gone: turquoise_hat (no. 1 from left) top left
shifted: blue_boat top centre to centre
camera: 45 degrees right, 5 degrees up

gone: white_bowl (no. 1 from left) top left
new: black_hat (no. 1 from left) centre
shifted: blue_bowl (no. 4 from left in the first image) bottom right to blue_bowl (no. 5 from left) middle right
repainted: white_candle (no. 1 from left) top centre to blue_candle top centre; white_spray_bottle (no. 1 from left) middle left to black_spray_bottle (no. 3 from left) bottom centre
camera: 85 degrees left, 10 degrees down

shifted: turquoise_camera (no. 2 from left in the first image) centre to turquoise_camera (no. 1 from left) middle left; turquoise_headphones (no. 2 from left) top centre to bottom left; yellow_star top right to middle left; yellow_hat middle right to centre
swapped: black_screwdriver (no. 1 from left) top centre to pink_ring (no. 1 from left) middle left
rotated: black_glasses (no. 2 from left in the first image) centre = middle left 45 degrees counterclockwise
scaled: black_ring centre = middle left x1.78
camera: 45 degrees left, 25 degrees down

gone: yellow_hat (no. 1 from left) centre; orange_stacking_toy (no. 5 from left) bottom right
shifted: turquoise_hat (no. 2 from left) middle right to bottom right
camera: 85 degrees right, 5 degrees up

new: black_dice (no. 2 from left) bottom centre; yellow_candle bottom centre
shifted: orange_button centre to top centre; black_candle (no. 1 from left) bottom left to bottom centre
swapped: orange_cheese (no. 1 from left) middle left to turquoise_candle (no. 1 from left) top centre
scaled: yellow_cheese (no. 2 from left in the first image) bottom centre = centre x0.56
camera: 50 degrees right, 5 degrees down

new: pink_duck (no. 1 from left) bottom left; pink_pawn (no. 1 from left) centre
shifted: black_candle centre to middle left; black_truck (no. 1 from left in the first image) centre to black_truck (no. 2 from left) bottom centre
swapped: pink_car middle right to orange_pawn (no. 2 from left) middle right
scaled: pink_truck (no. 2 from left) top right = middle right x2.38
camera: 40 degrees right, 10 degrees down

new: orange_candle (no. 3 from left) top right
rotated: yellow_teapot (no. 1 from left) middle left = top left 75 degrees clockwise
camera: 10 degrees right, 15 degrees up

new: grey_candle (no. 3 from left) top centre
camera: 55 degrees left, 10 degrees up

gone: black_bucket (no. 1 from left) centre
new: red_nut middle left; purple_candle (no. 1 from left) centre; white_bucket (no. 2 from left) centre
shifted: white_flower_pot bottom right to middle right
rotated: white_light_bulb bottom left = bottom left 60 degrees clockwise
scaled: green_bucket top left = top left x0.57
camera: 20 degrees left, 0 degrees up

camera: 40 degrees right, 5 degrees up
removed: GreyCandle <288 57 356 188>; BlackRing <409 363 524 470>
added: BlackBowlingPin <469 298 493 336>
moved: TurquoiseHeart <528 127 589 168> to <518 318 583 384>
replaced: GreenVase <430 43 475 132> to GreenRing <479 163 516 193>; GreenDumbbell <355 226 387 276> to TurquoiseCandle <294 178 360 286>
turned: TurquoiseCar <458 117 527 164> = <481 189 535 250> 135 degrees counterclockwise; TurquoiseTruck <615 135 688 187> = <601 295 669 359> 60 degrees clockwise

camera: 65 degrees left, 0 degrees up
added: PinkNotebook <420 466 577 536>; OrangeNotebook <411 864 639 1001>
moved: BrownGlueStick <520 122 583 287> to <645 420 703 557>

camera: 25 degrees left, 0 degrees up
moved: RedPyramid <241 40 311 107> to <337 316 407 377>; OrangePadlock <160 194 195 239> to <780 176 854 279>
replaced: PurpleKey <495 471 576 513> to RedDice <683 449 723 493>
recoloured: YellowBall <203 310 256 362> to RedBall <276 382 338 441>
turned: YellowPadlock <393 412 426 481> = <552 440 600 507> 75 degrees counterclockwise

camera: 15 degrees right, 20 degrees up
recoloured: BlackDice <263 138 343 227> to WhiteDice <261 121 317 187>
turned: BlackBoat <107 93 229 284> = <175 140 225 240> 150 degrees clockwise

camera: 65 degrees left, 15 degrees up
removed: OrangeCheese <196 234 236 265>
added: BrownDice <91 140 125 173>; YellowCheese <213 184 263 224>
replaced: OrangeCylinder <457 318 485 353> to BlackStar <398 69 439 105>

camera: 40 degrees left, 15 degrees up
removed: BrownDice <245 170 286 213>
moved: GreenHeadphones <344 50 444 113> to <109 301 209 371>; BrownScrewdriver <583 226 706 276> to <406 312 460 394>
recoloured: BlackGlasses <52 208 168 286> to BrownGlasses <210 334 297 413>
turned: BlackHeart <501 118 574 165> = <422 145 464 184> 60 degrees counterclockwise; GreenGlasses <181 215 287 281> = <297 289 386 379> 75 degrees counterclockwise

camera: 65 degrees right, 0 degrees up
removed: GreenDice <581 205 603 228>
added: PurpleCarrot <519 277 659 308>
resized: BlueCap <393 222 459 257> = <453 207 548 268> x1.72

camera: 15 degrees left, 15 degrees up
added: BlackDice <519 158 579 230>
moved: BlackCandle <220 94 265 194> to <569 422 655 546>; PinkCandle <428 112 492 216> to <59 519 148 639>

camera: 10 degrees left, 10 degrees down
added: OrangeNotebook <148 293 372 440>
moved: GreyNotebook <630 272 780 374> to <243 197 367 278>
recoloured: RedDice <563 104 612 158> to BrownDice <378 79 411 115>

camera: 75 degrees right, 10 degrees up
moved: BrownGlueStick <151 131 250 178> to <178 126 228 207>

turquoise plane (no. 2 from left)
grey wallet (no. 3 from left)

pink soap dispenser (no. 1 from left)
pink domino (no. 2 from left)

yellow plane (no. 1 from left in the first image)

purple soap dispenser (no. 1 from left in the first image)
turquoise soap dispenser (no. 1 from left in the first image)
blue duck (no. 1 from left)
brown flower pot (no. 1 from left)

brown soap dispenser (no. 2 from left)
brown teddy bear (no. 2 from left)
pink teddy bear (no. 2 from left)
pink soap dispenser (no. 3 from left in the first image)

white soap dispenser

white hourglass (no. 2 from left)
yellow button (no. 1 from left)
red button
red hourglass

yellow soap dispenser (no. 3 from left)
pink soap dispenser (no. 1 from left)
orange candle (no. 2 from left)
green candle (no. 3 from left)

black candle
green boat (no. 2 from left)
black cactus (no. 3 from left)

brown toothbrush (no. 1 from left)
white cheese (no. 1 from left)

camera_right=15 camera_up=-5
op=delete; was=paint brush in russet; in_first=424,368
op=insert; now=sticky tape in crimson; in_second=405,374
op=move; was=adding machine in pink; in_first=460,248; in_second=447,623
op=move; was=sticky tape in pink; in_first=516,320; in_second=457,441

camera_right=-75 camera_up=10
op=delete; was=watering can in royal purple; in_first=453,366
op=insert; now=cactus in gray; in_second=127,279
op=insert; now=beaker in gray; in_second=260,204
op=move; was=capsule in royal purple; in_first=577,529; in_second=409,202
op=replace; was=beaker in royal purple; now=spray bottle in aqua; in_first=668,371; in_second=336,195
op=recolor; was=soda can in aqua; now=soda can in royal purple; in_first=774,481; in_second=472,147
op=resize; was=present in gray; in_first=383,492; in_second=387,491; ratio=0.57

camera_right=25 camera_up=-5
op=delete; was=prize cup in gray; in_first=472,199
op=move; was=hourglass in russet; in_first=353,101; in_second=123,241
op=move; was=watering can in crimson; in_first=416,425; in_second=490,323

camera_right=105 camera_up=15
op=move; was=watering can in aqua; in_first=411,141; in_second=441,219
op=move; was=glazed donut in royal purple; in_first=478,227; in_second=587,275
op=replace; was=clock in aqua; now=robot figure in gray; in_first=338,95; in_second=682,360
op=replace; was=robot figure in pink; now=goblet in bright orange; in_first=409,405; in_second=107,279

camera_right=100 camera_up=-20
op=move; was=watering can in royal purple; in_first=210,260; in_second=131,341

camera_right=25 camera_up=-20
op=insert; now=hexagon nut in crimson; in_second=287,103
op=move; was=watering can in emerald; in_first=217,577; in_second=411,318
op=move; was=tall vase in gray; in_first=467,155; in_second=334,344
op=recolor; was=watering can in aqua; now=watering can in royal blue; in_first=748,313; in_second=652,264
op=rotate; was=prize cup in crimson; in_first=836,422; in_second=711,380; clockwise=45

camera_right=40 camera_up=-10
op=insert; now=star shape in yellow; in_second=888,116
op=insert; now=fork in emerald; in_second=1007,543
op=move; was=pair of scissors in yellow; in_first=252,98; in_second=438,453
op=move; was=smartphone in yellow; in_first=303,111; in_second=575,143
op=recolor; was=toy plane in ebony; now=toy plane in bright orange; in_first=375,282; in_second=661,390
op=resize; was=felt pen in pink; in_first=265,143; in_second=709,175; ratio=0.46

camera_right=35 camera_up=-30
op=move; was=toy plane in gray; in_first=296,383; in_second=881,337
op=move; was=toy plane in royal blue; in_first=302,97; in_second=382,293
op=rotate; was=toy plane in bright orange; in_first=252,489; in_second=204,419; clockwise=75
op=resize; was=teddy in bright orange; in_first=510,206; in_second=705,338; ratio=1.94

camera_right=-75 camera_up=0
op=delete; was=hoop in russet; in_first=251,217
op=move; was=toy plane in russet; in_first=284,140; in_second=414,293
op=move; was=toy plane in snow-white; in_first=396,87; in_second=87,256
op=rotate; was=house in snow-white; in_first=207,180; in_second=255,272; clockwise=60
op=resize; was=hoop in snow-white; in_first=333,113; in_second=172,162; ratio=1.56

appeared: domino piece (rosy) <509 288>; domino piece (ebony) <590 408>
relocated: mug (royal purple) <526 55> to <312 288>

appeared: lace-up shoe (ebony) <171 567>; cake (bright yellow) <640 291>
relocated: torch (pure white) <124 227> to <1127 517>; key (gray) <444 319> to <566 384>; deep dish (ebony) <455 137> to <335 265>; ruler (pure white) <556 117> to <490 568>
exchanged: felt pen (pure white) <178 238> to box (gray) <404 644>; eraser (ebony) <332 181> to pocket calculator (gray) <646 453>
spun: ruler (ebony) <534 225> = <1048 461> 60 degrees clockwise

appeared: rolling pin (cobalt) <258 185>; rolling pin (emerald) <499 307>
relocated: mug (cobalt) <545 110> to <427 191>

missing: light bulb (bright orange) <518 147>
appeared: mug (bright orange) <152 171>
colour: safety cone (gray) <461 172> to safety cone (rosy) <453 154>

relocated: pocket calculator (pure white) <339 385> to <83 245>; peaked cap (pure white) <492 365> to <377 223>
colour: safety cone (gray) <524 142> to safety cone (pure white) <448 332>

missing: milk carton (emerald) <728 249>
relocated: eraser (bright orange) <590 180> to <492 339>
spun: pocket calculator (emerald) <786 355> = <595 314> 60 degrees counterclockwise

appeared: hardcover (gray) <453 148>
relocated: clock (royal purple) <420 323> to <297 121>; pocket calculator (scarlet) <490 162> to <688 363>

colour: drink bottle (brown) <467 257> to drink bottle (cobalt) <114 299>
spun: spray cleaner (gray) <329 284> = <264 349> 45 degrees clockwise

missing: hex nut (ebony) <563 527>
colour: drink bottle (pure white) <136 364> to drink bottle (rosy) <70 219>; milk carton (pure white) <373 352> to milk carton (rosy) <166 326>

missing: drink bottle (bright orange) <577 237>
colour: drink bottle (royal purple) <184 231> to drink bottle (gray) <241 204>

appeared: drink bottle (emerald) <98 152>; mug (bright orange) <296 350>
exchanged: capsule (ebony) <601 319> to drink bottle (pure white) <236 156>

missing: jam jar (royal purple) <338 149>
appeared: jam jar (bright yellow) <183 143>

#####

■ WHAT YOU ARE ASKED TO DO
Retype exactly the lines above, from the one with "camera: 40 degrees right, 5 degrees up" through the one with "replaced: GreenVase <430", inclusive.

■ THE COMPLETED TASK
camera: 40 degrees right, 5 degrees up
removed: GreyCandle <288 57 356 188>; BlackRing <409 363 524 470>
added: BlackBowlingPin <469 298 493 336>
moved: TurquoiseHeart <528 127 589 168> to <518 318 583 384>
replaced: GreenVase <430 43 475 132> to GreenRing <479 163 516 193>; GreenDumbbell <355 226 387 276> to TurquoiseCandle <294 178 360 286>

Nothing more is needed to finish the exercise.